- _YOUR GOAL_
These records contain pictures, which must be left out; copy exactly the lines from the one with "C208: 1000uF (plus" up to and including the one with "R210: 4.7k (GND, N008) -> 4.7k (GND, N007)".

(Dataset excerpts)

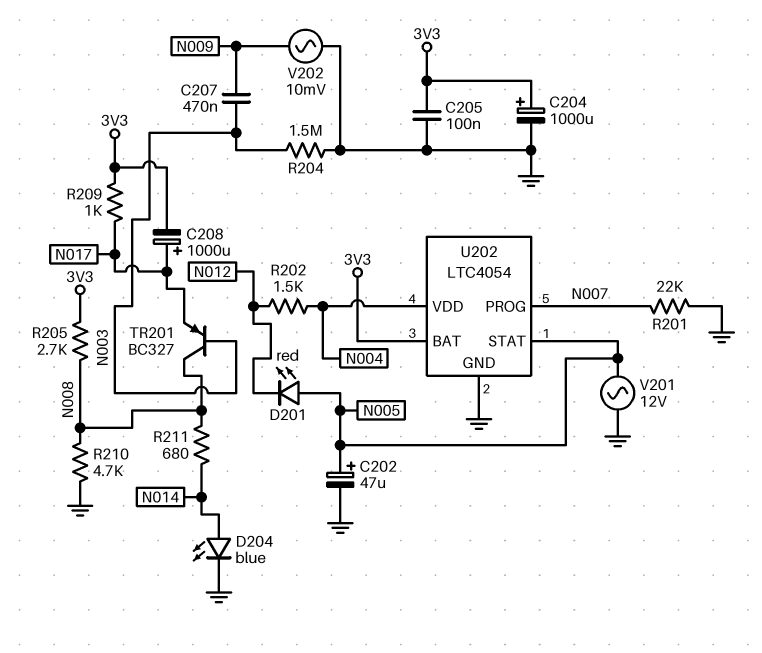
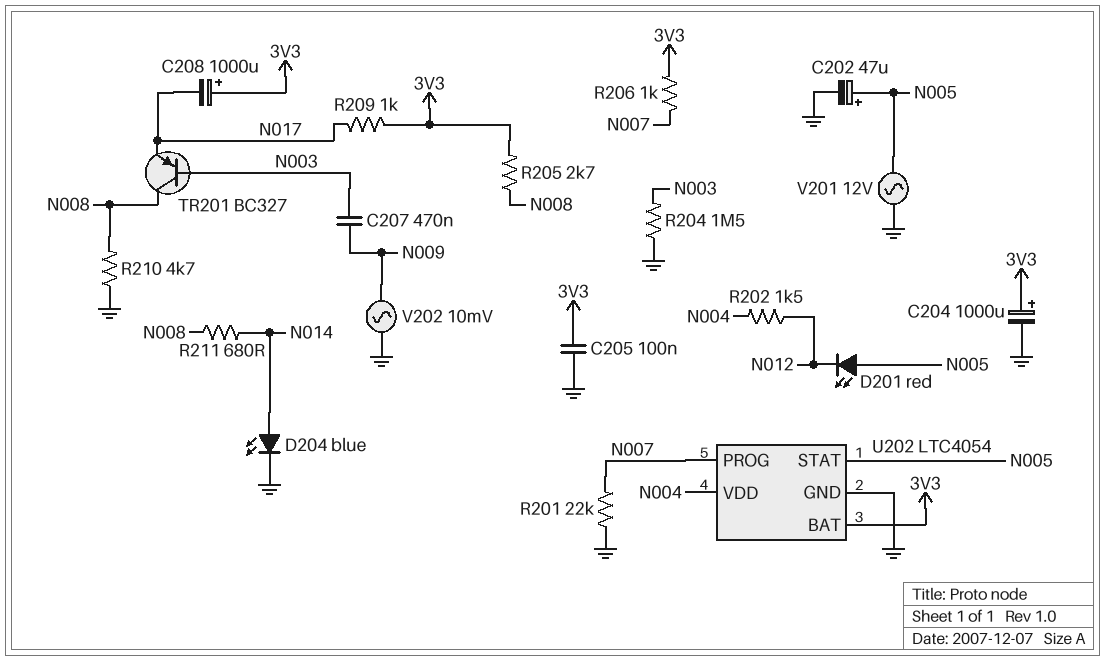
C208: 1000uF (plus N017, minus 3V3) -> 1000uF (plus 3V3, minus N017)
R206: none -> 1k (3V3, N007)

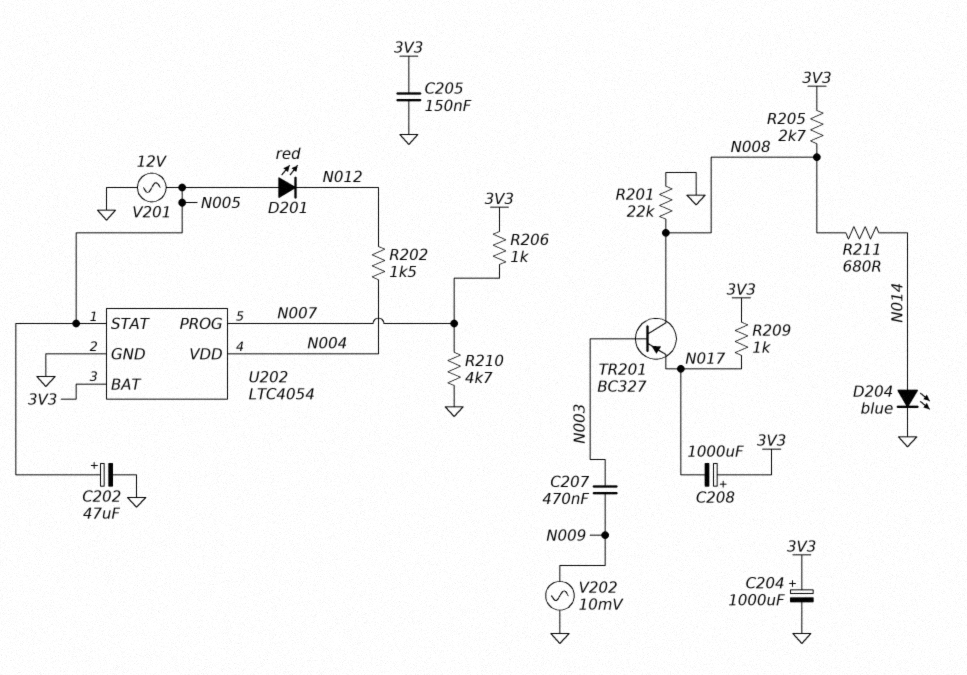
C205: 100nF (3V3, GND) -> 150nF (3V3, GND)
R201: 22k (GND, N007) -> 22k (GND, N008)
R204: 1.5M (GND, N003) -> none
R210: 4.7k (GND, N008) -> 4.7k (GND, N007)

...

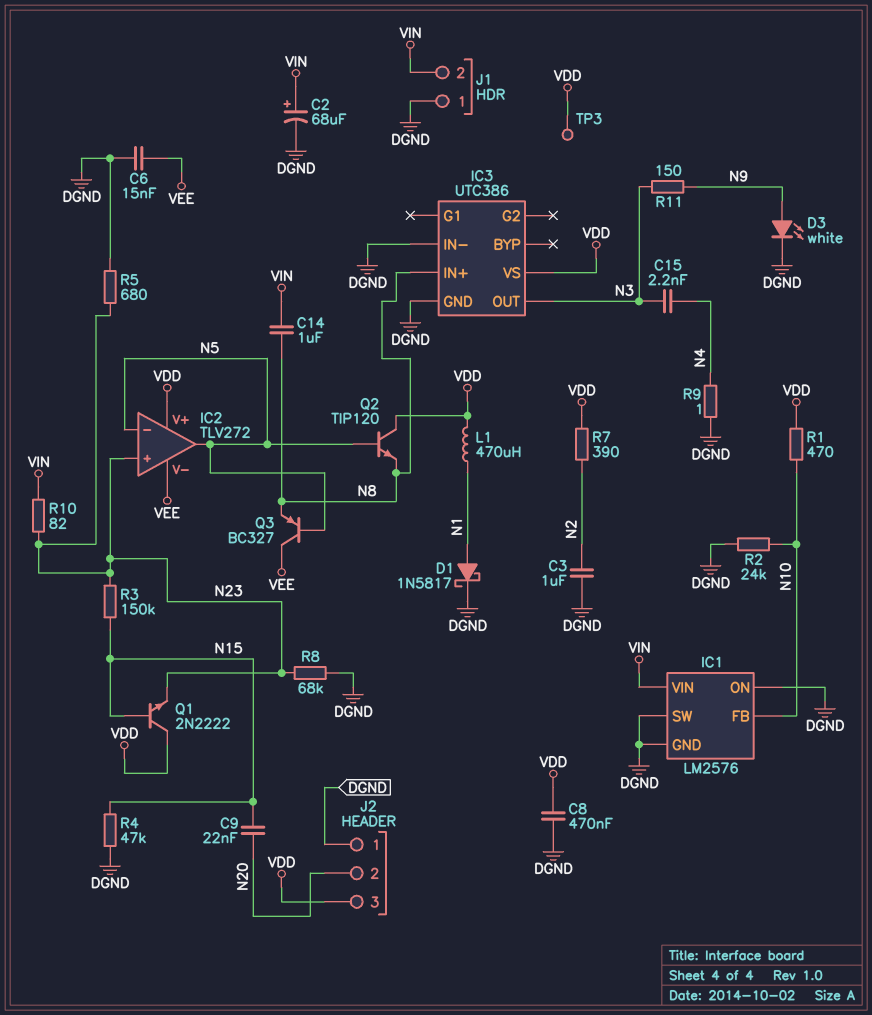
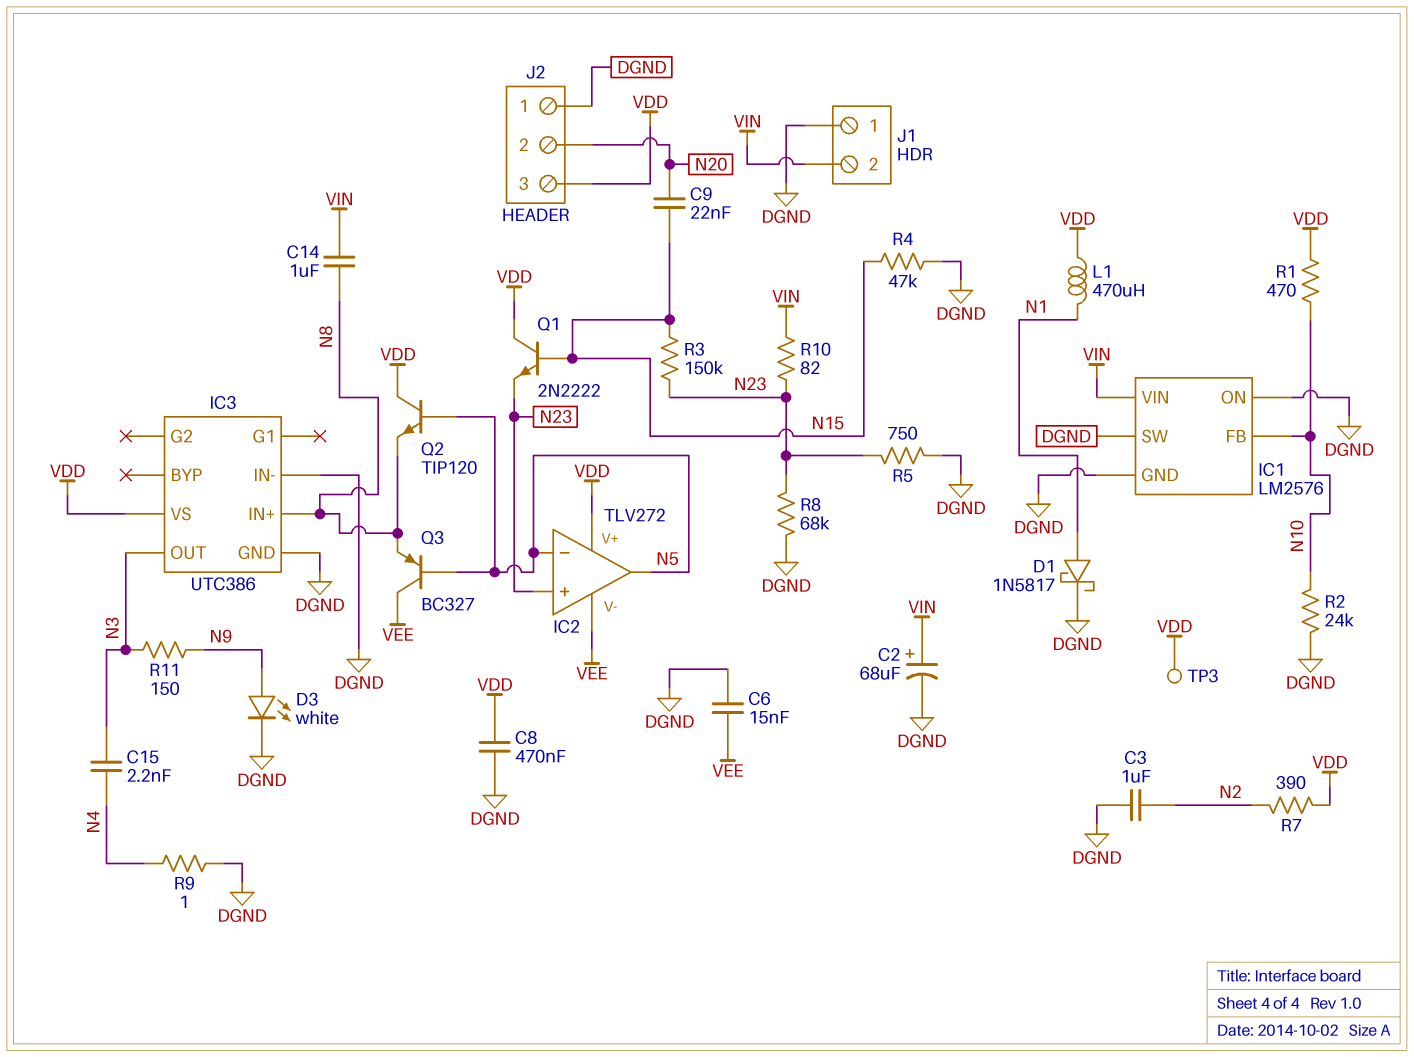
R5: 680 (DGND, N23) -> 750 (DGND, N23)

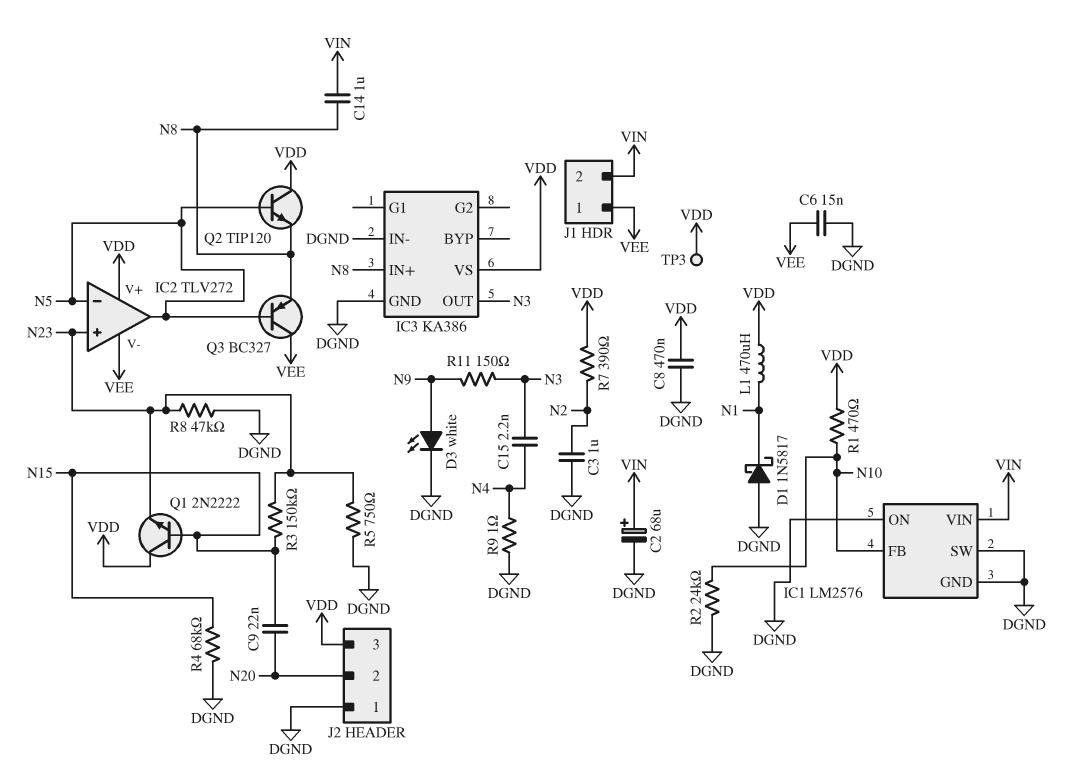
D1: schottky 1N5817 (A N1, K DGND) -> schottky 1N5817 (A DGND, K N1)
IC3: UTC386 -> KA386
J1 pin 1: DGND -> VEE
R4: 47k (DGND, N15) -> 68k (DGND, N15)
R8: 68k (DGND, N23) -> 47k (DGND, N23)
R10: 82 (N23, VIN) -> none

- _EXERCISE ANSWER_
C208: 1000uF (plus N017, minus 3V3) -> 1000uF (plus 3V3, minus N017)
R206: none -> 1k (3V3, N007)

C205: 100nF (3V3, GND) -> 150nF (3V3, GND)
R201: 22k (GND, N007) -> 22k (GND, N008)
R204: 1.5M (GND, N003) -> none
R210: 4.7k (GND, N008) -> 4.7k (GND, N007)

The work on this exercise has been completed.